> PROBLEM TO SOLVE
Can you print, without any changes, the stretch of the data below from the line containing "Which of these" through the line containing "shiny metallic balloon at upper right is taller."?

Collected data entries

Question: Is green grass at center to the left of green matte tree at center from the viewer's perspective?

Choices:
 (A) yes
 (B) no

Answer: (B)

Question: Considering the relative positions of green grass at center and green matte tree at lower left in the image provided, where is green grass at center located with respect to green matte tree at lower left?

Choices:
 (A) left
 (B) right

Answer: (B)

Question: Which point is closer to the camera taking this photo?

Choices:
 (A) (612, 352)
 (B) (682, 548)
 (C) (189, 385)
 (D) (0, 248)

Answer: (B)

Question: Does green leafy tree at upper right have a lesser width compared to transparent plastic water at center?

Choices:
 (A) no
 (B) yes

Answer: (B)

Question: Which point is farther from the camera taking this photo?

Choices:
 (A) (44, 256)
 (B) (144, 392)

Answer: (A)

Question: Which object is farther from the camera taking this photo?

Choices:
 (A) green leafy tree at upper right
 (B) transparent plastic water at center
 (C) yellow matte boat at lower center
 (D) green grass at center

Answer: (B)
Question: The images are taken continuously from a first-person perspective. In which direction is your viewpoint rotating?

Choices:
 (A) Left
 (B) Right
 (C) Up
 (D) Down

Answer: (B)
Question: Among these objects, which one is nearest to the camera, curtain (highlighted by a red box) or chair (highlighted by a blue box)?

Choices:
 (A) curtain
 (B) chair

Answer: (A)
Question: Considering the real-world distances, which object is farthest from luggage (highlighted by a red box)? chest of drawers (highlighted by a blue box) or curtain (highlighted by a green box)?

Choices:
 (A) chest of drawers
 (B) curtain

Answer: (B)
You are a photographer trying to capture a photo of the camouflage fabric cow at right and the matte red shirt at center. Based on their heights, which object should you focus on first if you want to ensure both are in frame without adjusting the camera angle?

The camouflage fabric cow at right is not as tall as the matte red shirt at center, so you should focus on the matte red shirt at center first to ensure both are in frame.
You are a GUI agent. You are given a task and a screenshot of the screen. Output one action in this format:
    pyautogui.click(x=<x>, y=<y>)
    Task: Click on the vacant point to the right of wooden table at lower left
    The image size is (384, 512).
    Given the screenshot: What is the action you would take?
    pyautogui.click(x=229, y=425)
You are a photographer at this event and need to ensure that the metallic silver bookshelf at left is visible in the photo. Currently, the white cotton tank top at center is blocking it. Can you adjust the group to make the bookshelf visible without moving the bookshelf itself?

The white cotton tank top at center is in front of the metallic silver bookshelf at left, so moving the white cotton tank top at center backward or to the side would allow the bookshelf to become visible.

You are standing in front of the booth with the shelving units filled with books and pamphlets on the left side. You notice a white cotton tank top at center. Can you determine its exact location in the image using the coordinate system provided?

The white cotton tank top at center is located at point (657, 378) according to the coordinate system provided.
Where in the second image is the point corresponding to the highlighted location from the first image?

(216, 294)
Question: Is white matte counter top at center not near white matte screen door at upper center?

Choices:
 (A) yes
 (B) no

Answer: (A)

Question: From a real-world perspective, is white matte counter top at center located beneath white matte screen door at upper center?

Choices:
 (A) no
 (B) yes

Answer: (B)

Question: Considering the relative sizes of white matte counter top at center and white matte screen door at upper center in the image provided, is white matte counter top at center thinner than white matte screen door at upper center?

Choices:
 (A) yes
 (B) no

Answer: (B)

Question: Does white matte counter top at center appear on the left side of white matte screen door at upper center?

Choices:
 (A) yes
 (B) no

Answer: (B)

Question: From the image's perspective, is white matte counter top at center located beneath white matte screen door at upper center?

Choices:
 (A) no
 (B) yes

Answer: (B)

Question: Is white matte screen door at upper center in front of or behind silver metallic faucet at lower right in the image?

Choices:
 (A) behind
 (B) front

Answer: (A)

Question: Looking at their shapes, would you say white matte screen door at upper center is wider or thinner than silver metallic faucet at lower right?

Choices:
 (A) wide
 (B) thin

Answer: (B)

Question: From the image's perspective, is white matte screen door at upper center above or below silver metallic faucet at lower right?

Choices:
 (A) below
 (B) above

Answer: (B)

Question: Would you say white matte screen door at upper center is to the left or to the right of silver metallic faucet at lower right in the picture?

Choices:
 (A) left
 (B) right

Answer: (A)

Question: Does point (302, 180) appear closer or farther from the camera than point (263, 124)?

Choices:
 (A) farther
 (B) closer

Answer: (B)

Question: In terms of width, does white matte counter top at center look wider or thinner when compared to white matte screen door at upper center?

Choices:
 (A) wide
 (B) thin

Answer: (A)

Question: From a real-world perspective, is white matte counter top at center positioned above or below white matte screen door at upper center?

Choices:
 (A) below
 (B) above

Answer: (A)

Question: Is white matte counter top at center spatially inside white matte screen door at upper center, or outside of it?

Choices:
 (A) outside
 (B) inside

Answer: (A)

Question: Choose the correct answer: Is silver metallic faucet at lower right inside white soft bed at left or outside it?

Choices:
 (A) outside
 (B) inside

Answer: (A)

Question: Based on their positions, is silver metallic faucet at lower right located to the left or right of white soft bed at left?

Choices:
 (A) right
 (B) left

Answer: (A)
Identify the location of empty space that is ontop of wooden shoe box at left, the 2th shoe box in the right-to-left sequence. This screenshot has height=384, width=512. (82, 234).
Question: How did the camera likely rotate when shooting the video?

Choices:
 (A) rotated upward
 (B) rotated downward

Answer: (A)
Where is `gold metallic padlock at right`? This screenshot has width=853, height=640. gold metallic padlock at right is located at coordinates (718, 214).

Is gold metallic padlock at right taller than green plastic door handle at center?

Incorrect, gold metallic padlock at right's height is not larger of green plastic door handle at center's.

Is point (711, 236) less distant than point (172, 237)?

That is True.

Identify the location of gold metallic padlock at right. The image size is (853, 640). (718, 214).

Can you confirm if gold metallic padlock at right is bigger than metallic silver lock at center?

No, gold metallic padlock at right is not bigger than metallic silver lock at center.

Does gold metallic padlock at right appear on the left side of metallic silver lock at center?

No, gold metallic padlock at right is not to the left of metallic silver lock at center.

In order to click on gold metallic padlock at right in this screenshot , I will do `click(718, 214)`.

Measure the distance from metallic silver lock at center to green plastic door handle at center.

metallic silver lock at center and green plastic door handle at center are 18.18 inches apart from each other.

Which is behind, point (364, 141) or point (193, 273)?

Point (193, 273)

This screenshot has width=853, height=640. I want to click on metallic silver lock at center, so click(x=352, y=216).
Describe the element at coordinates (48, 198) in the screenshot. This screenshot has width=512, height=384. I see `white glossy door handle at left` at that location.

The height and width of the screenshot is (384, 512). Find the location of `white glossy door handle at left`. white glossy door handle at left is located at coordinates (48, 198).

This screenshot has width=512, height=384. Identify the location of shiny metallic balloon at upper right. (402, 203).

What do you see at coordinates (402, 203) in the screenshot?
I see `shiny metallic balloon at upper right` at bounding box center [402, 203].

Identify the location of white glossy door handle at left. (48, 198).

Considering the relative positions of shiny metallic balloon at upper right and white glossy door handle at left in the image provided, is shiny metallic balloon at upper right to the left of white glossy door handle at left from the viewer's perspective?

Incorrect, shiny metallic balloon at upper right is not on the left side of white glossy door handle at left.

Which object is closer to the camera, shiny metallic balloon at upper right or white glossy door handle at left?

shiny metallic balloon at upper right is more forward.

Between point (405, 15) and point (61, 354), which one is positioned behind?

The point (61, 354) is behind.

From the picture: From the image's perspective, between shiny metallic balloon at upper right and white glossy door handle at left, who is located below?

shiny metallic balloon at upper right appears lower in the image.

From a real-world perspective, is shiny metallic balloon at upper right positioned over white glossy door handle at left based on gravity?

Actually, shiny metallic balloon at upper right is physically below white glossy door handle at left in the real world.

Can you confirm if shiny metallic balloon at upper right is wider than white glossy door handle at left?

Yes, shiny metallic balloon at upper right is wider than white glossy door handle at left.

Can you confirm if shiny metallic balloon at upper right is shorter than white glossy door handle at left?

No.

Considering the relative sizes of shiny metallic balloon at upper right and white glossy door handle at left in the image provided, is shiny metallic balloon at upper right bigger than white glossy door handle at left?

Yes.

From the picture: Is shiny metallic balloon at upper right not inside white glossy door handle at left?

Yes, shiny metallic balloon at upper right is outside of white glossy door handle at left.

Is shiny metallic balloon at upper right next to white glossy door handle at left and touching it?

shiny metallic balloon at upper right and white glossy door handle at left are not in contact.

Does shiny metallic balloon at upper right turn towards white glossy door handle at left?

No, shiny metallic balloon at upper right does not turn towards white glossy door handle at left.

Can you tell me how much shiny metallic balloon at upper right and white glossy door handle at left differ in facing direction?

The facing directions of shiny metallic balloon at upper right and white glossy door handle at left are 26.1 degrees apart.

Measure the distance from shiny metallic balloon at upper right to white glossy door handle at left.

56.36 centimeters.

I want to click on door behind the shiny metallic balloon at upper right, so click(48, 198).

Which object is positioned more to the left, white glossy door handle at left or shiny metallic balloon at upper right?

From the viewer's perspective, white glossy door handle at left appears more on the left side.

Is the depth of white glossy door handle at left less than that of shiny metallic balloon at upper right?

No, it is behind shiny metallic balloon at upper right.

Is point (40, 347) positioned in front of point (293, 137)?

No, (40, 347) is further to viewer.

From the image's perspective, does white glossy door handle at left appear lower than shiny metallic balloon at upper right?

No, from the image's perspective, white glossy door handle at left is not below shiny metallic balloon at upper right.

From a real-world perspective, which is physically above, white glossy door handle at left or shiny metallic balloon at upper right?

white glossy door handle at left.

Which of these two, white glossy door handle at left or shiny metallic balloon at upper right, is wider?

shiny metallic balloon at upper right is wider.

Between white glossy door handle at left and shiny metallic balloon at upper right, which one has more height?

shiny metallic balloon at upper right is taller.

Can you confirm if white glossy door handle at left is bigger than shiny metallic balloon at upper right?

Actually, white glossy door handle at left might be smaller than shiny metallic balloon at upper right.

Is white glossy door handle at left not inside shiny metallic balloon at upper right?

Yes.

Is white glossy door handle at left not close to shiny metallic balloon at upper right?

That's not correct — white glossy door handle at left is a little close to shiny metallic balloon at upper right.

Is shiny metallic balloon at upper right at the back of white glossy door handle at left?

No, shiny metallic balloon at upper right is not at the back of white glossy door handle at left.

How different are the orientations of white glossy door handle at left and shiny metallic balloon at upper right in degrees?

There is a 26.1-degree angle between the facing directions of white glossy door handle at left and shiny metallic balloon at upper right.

> ANSWER FOR THE TASK
Which of these two, white glossy door handle at left or shiny metallic balloon at upper right, is wider?

shiny metallic balloon at upper right is wider.

Between white glossy door handle at left and shiny metallic balloon at upper right, which one has more height?

shiny metallic balloon at upper right is taller.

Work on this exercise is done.